-------- Data for processing --------

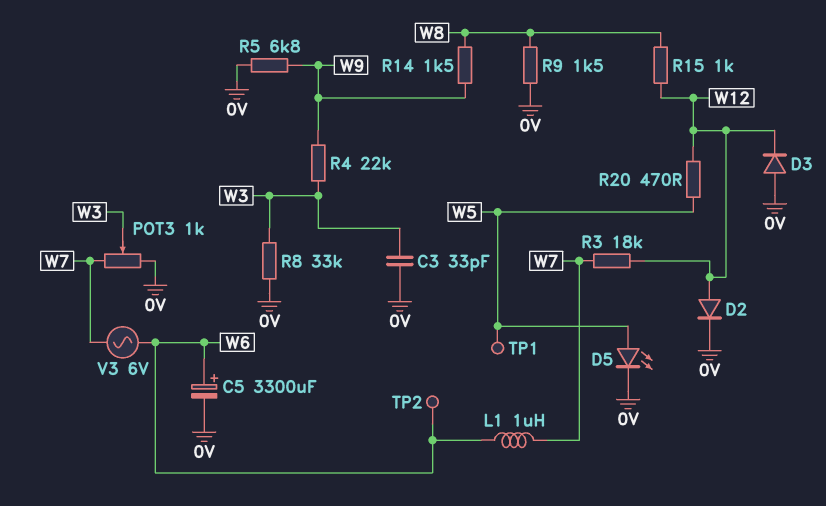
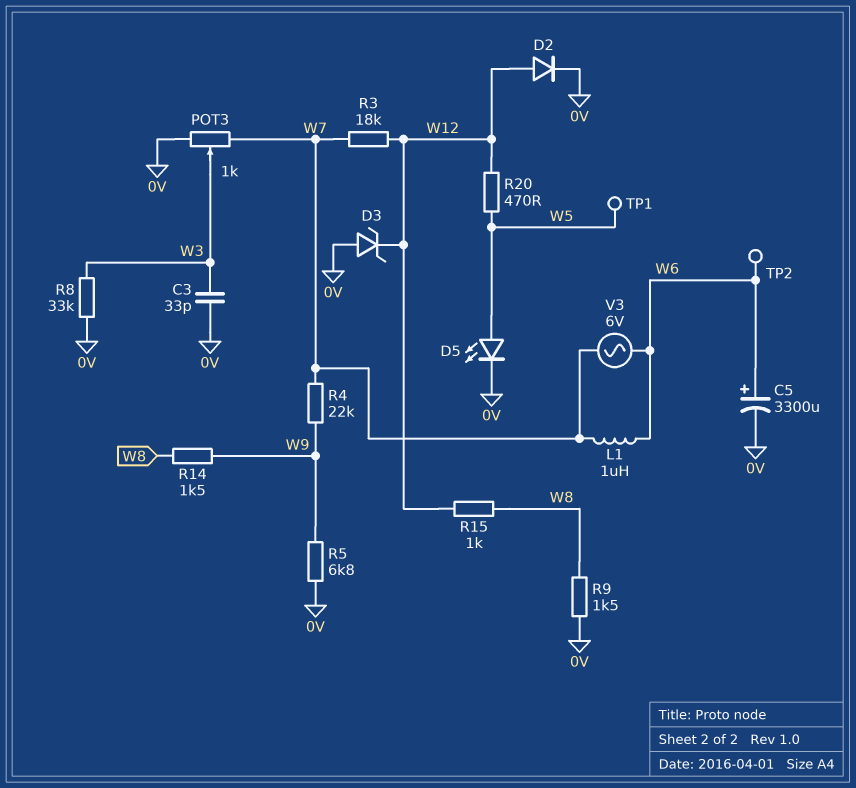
D3: diode (A 0V, K W12) -> zener (A 0V, K W12)
R4: 22k (W3, W9) -> 22k (W7, W9)

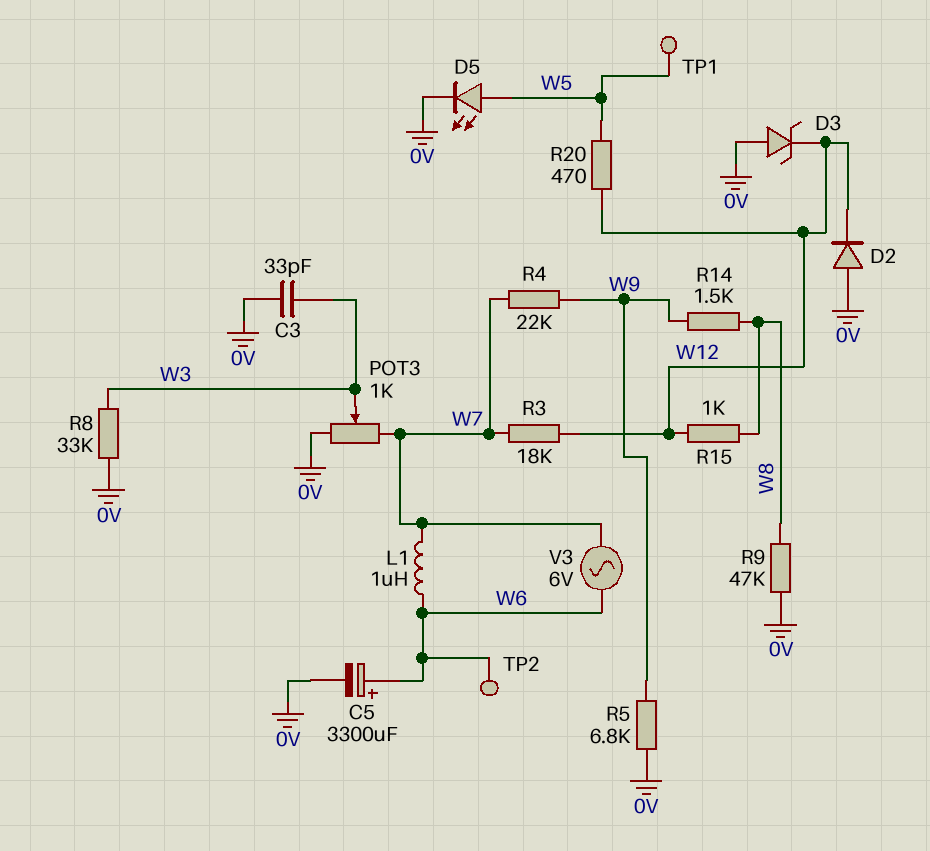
D2: diode (A W12, K 0V) -> diode (A 0V, K W12)
R9: 1.5k (0V, W8) -> 47k (0V, W8)

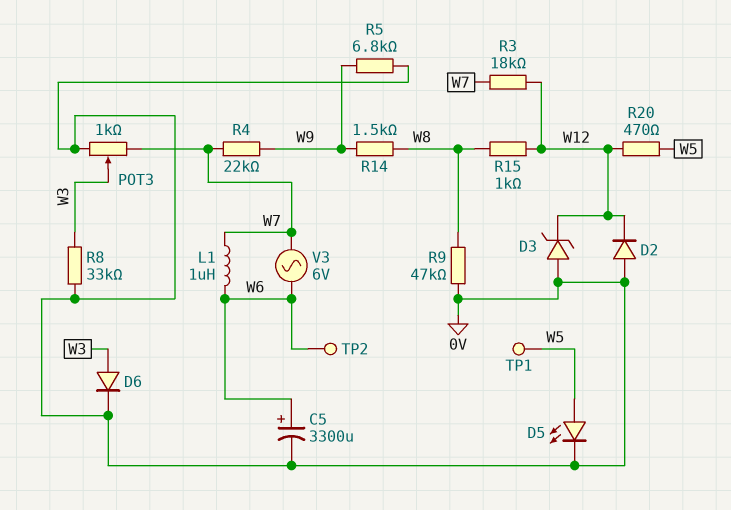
C3: 33pF (0V, W3) -> none
D6: none -> diode (A W3, K 0V)

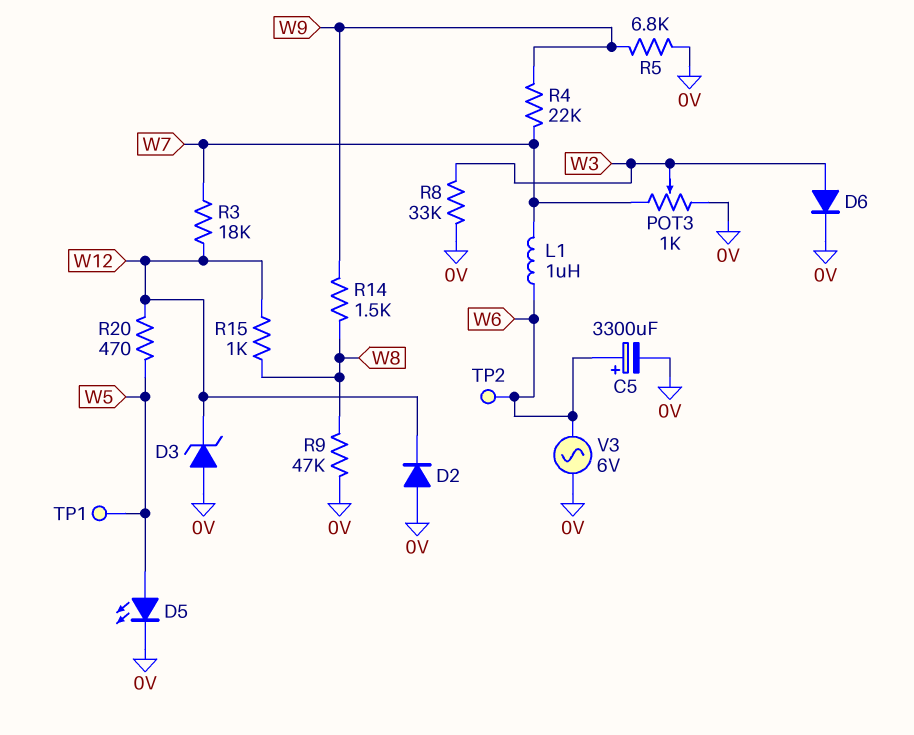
V3: AC 6V (W6, W7) -> AC 6V (0V, W6)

--------

Starting at the line that contains "R4: 22k (W3, W9) -> 22k (W7, W9)", retype each line through the final one in the listing, with both ends kept and the pictures omitted.

R4: 22k (W3, W9) -> 22k (W7, W9)

D2: diode (A W12, K 0V) -> diode (A 0V, K W12)
R9: 1.5k (0V, W8) -> 47k (0V, W8)

C3: 33pF (0V, W3) -> none
D6: none -> diode (A W3, K 0V)

V3: AC 6V (W6, W7) -> AC 6V (0V, W6)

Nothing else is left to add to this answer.